REQUIRED WORK: An exact copy of every entry is the answer here, with no pictures.

[Opening INPUT DATA section]

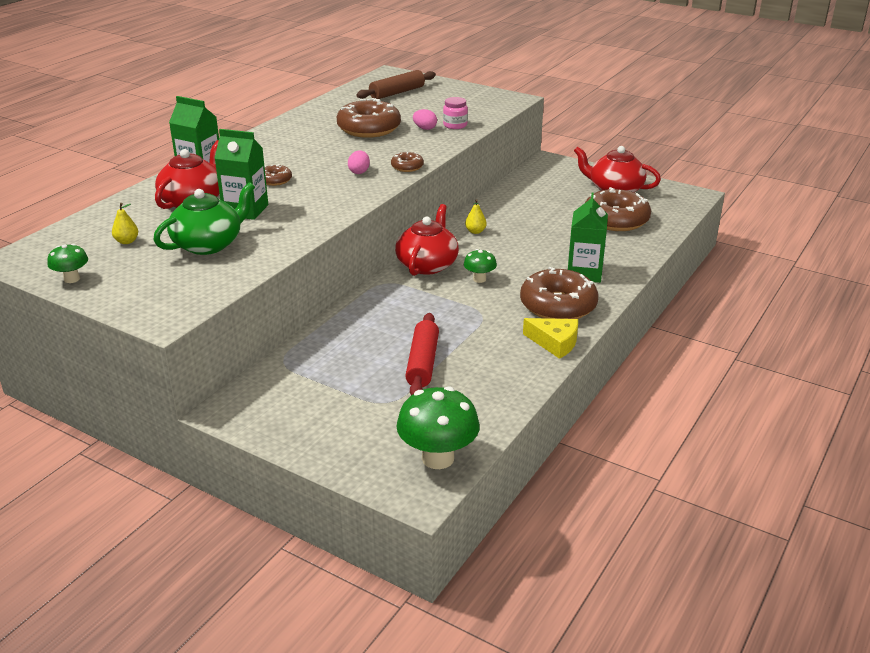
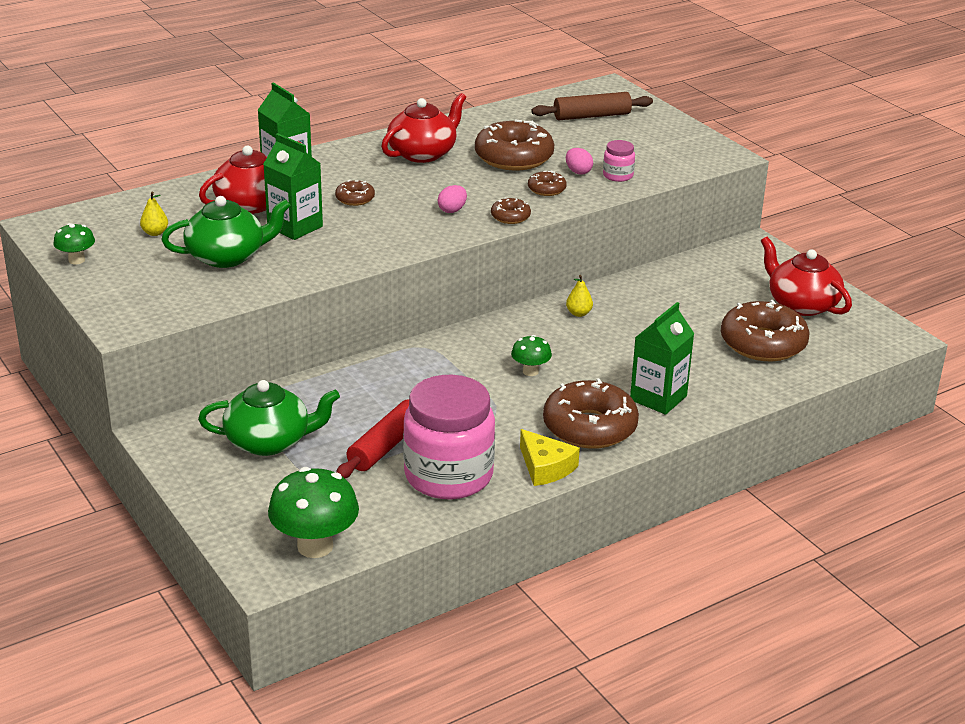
camera: 25 degrees right, 0 degrees up
red teapot [395,204,459,276] -> red teapot moved to [381,93,466,163]
none -> green teapot [198,380,340,456]
none -> pink jar [403,375,495,500]
none -> brown donut [528,170,567,196]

[Closing INPUT DATA section]

ANSWER SPACE:
camera: 25 degrees right, 0 degrees up
red teapot [395,204,459,276] -> red teapot moved to [381,93,466,163]
none -> green teapot [198,380,340,456]
none -> pink jar [403,375,495,500]
none -> brown donut [528,170,567,196]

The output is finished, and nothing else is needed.